** WHAT TO PRODUCE **
Only the number is wanted: how many lines of these entries contain the word "down"?

======== PROVIDED MATERIAL ========

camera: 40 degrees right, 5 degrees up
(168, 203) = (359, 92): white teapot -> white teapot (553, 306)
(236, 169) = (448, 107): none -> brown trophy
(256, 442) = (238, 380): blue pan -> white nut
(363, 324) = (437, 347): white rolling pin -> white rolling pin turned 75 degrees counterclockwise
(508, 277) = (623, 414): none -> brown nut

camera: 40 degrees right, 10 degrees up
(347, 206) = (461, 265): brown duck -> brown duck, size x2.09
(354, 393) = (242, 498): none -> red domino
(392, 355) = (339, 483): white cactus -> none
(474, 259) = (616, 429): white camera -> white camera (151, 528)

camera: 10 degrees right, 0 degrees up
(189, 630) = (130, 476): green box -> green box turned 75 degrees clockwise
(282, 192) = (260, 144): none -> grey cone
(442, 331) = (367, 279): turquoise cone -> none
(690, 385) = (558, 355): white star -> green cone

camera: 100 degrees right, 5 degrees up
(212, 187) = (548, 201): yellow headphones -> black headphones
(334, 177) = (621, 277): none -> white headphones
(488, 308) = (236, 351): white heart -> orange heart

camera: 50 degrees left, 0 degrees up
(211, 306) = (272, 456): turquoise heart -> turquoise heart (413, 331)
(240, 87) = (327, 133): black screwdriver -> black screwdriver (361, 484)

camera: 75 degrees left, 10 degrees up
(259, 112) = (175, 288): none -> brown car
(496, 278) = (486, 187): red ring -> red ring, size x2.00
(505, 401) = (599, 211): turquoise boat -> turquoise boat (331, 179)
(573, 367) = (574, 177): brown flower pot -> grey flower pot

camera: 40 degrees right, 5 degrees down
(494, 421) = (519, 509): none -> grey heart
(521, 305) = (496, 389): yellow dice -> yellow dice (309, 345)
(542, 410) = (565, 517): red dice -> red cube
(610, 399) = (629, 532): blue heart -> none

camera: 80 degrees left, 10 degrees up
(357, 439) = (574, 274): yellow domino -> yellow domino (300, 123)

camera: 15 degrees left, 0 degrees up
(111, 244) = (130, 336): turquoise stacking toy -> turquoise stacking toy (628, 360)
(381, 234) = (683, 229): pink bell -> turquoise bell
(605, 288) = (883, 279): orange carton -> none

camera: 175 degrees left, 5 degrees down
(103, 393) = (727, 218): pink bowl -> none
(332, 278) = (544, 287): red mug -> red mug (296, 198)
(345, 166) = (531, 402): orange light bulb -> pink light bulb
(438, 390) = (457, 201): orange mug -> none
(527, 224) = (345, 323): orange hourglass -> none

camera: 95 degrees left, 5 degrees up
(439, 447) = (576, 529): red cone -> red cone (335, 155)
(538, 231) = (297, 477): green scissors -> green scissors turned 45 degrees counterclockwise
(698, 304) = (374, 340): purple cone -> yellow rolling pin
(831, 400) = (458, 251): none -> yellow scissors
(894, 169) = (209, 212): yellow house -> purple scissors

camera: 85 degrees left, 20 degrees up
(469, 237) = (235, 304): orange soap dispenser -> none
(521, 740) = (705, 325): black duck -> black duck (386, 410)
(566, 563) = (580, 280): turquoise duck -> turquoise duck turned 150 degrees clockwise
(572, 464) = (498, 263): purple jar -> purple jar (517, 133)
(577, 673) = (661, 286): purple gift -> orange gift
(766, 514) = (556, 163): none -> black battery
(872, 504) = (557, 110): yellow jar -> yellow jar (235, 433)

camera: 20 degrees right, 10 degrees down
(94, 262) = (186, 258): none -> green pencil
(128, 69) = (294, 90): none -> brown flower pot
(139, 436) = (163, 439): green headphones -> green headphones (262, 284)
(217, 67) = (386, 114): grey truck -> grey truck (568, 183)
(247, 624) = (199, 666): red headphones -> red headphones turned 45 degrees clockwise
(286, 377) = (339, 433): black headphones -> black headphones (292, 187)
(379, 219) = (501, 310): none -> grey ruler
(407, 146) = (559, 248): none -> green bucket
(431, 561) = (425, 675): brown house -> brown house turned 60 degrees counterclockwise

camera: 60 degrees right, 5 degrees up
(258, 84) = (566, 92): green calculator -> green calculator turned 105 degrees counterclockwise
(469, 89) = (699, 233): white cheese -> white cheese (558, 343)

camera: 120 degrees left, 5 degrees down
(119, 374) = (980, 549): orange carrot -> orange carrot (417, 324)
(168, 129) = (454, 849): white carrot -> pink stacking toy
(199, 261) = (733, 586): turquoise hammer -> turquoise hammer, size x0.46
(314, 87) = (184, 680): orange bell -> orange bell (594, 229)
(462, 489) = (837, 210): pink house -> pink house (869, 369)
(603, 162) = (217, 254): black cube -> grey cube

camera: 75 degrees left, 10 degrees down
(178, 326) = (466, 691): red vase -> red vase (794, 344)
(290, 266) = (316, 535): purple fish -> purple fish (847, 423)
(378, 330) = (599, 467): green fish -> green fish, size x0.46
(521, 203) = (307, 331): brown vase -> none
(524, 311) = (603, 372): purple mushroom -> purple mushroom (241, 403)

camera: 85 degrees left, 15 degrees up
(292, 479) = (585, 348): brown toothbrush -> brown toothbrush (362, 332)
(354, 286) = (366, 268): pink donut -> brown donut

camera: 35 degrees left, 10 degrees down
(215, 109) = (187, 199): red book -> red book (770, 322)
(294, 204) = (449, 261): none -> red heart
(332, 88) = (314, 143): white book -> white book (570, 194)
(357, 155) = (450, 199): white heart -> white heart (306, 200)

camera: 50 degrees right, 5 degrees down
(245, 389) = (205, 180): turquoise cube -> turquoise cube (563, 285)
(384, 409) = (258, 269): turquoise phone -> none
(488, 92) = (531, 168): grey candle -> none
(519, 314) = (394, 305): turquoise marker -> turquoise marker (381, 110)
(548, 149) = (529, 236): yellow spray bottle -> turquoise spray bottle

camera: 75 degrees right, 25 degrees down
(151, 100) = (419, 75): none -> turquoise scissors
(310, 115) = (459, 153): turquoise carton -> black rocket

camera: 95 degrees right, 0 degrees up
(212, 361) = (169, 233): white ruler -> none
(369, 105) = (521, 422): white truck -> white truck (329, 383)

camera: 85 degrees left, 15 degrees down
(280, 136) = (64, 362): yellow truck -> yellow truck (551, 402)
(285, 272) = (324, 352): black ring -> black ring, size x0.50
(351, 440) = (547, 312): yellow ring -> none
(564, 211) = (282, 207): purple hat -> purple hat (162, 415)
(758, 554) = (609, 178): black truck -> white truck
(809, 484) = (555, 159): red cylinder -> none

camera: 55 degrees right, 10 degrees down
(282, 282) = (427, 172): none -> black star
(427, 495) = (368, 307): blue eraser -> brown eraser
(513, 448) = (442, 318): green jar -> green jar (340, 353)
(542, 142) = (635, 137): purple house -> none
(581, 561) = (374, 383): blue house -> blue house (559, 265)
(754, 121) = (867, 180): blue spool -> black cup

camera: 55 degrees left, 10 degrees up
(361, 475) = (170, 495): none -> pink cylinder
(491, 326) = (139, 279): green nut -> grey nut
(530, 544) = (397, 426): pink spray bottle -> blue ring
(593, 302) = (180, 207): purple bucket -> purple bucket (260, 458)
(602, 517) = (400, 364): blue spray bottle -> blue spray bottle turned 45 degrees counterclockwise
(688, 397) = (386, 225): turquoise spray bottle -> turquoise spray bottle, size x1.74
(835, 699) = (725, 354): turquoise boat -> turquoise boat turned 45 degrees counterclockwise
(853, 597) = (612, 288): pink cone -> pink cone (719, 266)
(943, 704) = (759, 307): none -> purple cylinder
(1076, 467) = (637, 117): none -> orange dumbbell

========

** TASK RESPONSE **
10